Object correspondence data:
= = =

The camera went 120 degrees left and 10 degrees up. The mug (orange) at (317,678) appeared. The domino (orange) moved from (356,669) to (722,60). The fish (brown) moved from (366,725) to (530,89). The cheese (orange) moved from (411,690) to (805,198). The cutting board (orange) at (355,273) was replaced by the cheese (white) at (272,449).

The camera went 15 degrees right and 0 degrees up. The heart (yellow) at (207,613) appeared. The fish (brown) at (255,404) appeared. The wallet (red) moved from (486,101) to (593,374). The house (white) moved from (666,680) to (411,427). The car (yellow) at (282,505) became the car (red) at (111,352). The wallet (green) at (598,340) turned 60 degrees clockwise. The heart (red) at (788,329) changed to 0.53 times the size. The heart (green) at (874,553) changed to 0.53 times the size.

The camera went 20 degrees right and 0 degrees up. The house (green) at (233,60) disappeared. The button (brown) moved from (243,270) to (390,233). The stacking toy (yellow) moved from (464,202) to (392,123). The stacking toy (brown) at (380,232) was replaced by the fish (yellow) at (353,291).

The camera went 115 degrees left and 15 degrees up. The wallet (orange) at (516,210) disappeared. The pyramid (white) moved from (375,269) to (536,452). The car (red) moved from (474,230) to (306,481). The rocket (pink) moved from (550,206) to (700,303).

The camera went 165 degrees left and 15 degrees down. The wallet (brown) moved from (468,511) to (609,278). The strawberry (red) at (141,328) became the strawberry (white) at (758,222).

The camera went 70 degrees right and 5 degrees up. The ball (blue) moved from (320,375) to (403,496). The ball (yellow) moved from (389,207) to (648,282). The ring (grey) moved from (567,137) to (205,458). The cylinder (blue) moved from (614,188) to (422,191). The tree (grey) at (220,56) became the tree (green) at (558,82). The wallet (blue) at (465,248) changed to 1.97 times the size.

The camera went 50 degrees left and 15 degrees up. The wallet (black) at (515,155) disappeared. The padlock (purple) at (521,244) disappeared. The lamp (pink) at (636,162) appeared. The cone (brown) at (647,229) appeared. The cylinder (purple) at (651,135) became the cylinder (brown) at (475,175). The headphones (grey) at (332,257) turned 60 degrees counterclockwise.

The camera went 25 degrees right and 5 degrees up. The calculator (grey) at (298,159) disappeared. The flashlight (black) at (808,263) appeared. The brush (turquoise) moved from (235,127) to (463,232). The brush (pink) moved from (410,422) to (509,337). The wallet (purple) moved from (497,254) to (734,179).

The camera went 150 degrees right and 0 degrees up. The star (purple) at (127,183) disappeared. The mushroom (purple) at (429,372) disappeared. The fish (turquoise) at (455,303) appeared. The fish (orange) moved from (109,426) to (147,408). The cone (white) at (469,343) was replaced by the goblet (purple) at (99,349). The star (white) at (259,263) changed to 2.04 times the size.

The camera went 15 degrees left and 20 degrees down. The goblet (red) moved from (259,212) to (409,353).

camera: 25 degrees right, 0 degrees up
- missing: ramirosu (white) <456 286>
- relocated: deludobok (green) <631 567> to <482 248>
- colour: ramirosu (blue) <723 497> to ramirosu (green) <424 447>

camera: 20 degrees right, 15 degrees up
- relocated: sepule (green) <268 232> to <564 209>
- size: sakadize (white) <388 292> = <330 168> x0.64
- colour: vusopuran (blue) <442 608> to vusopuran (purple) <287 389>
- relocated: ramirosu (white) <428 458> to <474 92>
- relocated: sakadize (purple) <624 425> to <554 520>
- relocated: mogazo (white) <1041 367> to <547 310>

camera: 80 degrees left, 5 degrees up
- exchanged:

= = =

- **PROBLEM TO WORK ON**
Each of the records is to be written out again without alteration.

- **EXERCISE OUTPUT**
The camera went 120 degrees left and 10 degrees up. The mug (orange) at (317,678) appeared. The domino (orange) moved from (356,669) to (722,60). The fish (brown) moved from (366,725) to (530,89). The cheese (orange) moved from (411,690) to (805,198). The cutting board (orange) at (355,273) was replaced by the cheese (white) at (272,449).

The camera went 15 degrees right and 0 degrees up. The heart (yellow) at (207,613) appeared. The fish (brown) at (255,404) appeared. The wallet (red) moved from (486,101) to (593,374). The house (white) moved from (666,680) to (411,427). The car (yellow) at (282,505) became the car (red) at (111,352). The wallet (green) at (598,340) turned 60 degrees clockwise. The heart (red) at (788,329) changed to 0.53 times the size. The heart (green) at (874,553) changed to 0.53 times the size.

The camera went 20 degrees right and 0 degrees up. The house (green) at (233,60) disappeared. The button (brown) moved from (243,270) to (390,233). The stacking toy (yellow) moved from (464,202) to (392,123). The stacking toy (brown) at (380,232) was replaced by the fish (yellow) at (353,291).

The camera went 115 degrees left and 15 degrees up. The wallet (orange) at (516,210) disappeared. The pyramid (white) moved from (375,269) to (536,452). The car (red) moved from (474,230) to (306,481). The rocket (pink) moved from (550,206) to (700,303).

The camera went 165 degrees left and 15 degrees down. The wallet (brown) moved from (468,511) to (609,278). The strawberry (red) at (141,328) became the strawberry (white) at (758,222).

The camera went 70 degrees right and 5 degrees up. The ball (blue) moved from (320,375) to (403,496). The ball (yellow) moved from (389,207) to (648,282). The ring (grey) moved from (567,137) to (205,458). The cylinder (blue) moved from (614,188) to (422,191). The tree (grey) at (220,56) became the tree (green) at (558,82). The wallet (blue) at (465,248) changed to 1.97 times the size.

The camera went 50 degrees left and 15 degrees up. The wallet (black) at (515,155) disappeared. The padlock (purple) at (521,244) disappeared. The lamp (pink) at (636,162) appeared. The cone (brown) at (647,229) appeared. The cylinder (purple) at (651,135) became the cylinder (brown) at (475,175). The headphones (grey) at (332,257) turned 60 degrees counterclockwise.

The camera went 25 degrees right and 5 degrees up. The calculator (grey) at (298,159) disappeared. The flashlight (black) at (808,263) appeared. The brush (turquoise) moved from (235,127) to (463,232). The brush (pink) moved from (410,422) to (509,337). The wallet (purple) moved from (497,254) to (734,179).

The camera went 150 degrees right and 0 degrees up. The star (purple) at (127,183) disappeared. The mushroom (purple) at (429,372) disappeared. The fish (turquoise) at (455,303) appeared. The fish (orange) moved from (109,426) to (147,408). The cone (white) at (469,343) was replaced by the goblet (purple) at (99,349). The star (white) at (259,263) changed to 2.04 times the size.

The camera went 15 degrees left and 20 degrees down. The goblet (red) moved from (259,212) to (409,353).

camera: 25 degrees right, 0 degrees up
- missing: ramirosu (white) <456 286>
- relocated: deludobok (green) <631 567> to <482 248>
- colour: ramirosu (blue) <723 497> to ramirosu (green) <424 447>

camera: 20 degrees right, 15 degrees up
- relocated: sepule (green) <268 232> to <564 209>
- size: sakadize (white) <388 292> = <330 168> x0.64
- colour: vusopuran (blue) <442 608> to vusopuran (purple) <287 389>
- relocated: ramirosu (white) <428 458> to <474 92>
- relocated: sakadize (purple) <624 425> to <554 520>
- relocated: mogazo (white) <1041 367> to <547 310>

camera: 80 degrees left, 5 degrees up
- exchanged:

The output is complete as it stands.